Retype all of the data below line for line, changing nothing.

----------------------------------------

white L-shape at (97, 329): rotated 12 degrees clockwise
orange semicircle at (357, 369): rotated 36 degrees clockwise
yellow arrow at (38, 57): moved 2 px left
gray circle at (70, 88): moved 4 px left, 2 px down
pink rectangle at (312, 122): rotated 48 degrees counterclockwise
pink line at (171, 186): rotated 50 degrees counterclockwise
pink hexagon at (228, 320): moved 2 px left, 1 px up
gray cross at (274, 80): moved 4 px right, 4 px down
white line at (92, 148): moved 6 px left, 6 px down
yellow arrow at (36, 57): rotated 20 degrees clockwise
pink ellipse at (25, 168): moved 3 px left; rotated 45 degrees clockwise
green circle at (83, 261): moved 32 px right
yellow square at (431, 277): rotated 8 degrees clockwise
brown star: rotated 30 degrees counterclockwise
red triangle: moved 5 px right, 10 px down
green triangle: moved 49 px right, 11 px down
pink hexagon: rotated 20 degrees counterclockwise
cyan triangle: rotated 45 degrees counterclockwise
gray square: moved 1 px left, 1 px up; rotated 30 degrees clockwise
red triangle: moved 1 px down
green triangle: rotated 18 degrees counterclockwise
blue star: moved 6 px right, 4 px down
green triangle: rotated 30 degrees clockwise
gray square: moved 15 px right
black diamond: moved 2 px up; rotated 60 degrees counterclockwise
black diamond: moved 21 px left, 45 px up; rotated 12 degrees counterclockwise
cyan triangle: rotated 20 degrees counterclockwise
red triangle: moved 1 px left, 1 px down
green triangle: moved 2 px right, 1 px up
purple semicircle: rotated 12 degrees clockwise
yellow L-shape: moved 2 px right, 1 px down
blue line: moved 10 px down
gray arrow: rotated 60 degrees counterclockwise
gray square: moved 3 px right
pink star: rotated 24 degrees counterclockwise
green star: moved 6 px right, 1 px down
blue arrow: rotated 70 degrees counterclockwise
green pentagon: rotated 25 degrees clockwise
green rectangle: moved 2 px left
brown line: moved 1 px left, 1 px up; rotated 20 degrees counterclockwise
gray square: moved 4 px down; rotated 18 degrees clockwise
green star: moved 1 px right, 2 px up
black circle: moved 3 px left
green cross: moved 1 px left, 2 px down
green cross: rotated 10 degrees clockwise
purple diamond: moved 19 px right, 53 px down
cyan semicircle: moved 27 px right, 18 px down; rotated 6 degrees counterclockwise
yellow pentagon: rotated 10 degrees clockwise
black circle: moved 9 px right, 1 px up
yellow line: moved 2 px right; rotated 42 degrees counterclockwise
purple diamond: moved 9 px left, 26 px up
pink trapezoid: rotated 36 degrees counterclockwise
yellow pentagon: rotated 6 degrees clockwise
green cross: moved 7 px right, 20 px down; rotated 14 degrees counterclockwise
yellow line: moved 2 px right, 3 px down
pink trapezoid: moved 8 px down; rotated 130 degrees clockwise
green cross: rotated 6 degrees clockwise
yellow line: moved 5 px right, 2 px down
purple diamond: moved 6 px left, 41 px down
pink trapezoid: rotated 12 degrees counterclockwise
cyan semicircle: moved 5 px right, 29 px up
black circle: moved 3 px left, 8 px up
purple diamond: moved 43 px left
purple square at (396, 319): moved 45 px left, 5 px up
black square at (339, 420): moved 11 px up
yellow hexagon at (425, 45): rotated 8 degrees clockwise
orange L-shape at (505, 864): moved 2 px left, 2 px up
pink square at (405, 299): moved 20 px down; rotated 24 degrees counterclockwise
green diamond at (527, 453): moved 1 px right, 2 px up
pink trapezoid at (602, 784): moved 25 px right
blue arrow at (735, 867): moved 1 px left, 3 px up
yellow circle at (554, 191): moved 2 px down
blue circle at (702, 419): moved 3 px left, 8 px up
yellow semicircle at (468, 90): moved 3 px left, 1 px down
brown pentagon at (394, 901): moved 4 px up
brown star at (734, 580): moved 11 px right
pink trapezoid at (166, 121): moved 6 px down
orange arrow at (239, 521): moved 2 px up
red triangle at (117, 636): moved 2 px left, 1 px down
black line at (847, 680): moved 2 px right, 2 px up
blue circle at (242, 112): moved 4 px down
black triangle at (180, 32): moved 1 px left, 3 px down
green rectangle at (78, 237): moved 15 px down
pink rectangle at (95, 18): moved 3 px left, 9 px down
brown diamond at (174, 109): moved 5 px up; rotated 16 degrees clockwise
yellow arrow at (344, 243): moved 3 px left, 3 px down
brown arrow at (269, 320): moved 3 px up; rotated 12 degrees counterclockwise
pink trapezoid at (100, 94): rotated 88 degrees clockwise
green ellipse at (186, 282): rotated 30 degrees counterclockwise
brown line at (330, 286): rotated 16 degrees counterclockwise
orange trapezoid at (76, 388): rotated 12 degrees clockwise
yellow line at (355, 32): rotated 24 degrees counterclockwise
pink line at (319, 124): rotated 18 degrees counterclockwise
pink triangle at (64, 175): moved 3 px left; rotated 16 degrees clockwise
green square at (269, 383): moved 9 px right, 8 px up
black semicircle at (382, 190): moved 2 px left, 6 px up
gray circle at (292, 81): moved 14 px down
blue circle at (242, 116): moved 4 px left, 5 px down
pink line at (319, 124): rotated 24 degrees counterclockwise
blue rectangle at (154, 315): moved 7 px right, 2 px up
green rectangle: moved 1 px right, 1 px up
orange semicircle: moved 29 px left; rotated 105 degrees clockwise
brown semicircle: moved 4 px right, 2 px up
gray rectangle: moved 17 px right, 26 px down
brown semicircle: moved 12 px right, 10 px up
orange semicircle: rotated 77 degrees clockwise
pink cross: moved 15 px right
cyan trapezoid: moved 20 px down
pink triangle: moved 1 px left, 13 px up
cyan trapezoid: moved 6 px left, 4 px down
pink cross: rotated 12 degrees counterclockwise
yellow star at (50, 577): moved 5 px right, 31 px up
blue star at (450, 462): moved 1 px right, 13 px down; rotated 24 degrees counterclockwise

----------------------------------------

**Response below**
white L-shape at (97, 329): rotated 12 degrees clockwise
orange semicircle at (357, 369): rotated 36 degrees clockwise
yellow arrow at (38, 57): moved 2 px left
gray circle at (70, 88): moved 4 px left, 2 px down
pink rectangle at (312, 122): rotated 48 degrees counterclockwise
pink line at (171, 186): rotated 50 degrees counterclockwise
pink hexagon at (228, 320): moved 2 px left, 1 px up
gray cross at (274, 80): moved 4 px right, 4 px down
white line at (92, 148): moved 6 px left, 6 px down
yellow arrow at (36, 57): rotated 20 degrees clockwise
pink ellipse at (25, 168): moved 3 px left; rotated 45 degrees clockwise
green circle at (83, 261): moved 32 px right
yellow square at (431, 277): rotated 8 degrees clockwise
brown star: rotated 30 degrees counterclockwise
red triangle: moved 5 px right, 10 px down
green triangle: moved 49 px right, 11 px down
pink hexagon: rotated 20 degrees counterclockwise
cyan triangle: rotated 45 degrees counterclockwise
gray square: moved 1 px left, 1 px up; rotated 30 degrees clockwise
red triangle: moved 1 px down
green triangle: rotated 18 degrees counterclockwise
blue star: moved 6 px right, 4 px down
green triangle: rotated 30 degrees clockwise
gray square: moved 15 px right
black diamond: moved 2 px up; rotated 60 degrees counterclockwise
black diamond: moved 21 px left, 45 px up; rotated 12 degrees counterclockwise
cyan triangle: rotated 20 degrees counterclockwise
red triangle: moved 1 px left, 1 px down
green triangle: moved 2 px right, 1 px up
purple semicircle: rotated 12 degrees clockwise
yellow L-shape: moved 2 px right, 1 px down
blue line: moved 10 px down
gray arrow: rotated 60 degrees counterclockwise
gray square: moved 3 px right
pink star: rotated 24 degrees counterclockwise
green star: moved 6 px right, 1 px down
blue arrow: rotated 70 degrees counterclockwise
green pentagon: rotated 25 degrees clockwise
green rectangle: moved 2 px left
brown line: moved 1 px left, 1 px up; rotated 20 degrees counterclockwise
gray square: moved 4 px down; rotated 18 degrees clockwise
green star: moved 1 px right, 2 px up
black circle: moved 3 px left
green cross: moved 1 px left, 2 px down
green cross: rotated 10 degrees clockwise
purple diamond: moved 19 px right, 53 px down
cyan semicircle: moved 27 px right, 18 px down; rotated 6 degrees counterclockwise
yellow pentagon: rotated 10 degrees clockwise
black circle: moved 9 px right, 1 px up
yellow line: moved 2 px right; rotated 42 degrees counterclockwise
purple diamond: moved 9 px left, 26 px up
pink trapezoid: rotated 36 degrees counterclockwise
yellow pentagon: rotated 6 degrees clockwise
green cross: moved 7 px right, 20 px down; rotated 14 degrees counterclockwise
yellow line: moved 2 px right, 3 px down
pink trapezoid: moved 8 px down; rotated 130 degrees clockwise
green cross: rotated 6 degrees clockwise
yellow line: moved 5 px right, 2 px down
purple diamond: moved 6 px left, 41 px down
pink trapezoid: rotated 12 degrees counterclockwise
cyan semicircle: moved 5 px right, 29 px up
black circle: moved 3 px left, 8 px up
purple diamond: moved 43 px left
purple square at (396, 319): moved 45 px left, 5 px up
black square at (339, 420): moved 11 px up
yellow hexagon at (425, 45): rotated 8 degrees clockwise
orange L-shape at (505, 864): moved 2 px left, 2 px up
pink square at (405, 299): moved 20 px down; rotated 24 degrees counterclockwise
green diamond at (527, 453): moved 1 px right, 2 px up
pink trapezoid at (602, 784): moved 25 px right
blue arrow at (735, 867): moved 1 px left, 3 px up
yellow circle at (554, 191): moved 2 px down
blue circle at (702, 419): moved 3 px left, 8 px up
yellow semicircle at (468, 90): moved 3 px left, 1 px down
brown pentagon at (394, 901): moved 4 px up
brown star at (734, 580): moved 11 px right
pink trapezoid at (166, 121): moved 6 px down
orange arrow at (239, 521): moved 2 px up
red triangle at (117, 636): moved 2 px left, 1 px down
black line at (847, 680): moved 2 px right, 2 px up
blue circle at (242, 112): moved 4 px down
black triangle at (180, 32): moved 1 px left, 3 px down
green rectangle at (78, 237): moved 15 px down
pink rectangle at (95, 18): moved 3 px left, 9 px down
brown diamond at (174, 109): moved 5 px up; rotated 16 degrees clockwise
yellow arrow at (344, 243): moved 3 px left, 3 px down
brown arrow at (269, 320): moved 3 px up; rotated 12 degrees counterclockwise
pink trapezoid at (100, 94): rotated 88 degrees clockwise
green ellipse at (186, 282): rotated 30 degrees counterclockwise
brown line at (330, 286): rotated 16 degrees counterclockwise
orange trapezoid at (76, 388): rotated 12 degrees clockwise
yellow line at (355, 32): rotated 24 degrees counterclockwise
pink line at (319, 124): rotated 18 degrees counterclockwise
pink triangle at (64, 175): moved 3 px left; rotated 16 degrees clockwise
green square at (269, 383): moved 9 px right, 8 px up
black semicircle at (382, 190): moved 2 px left, 6 px up
gray circle at (292, 81): moved 14 px down
blue circle at (242, 116): moved 4 px left, 5 px down
pink line at (319, 124): rotated 24 degrees counterclockwise
blue rectangle at (154, 315): moved 7 px right, 2 px up
green rectangle: moved 1 px right, 1 px up
orange semicircle: moved 29 px left; rotated 105 degrees clockwise
brown semicircle: moved 4 px right, 2 px up
gray rectangle: moved 17 px right, 26 px down
brown semicircle: moved 12 px right, 10 px up
orange semicircle: rotated 77 degrees clockwise
pink cross: moved 15 px right
cyan trapezoid: moved 20 px down
pink triangle: moved 1 px left, 13 px up
cyan trapezoid: moved 6 px left, 4 px down
pink cross: rotated 12 degrees counterclockwise
yellow star at (50, 577): moved 5 px right, 31 px up
blue star at (450, 462): moved 1 px right, 13 px down; rotated 24 degrees counterclockwise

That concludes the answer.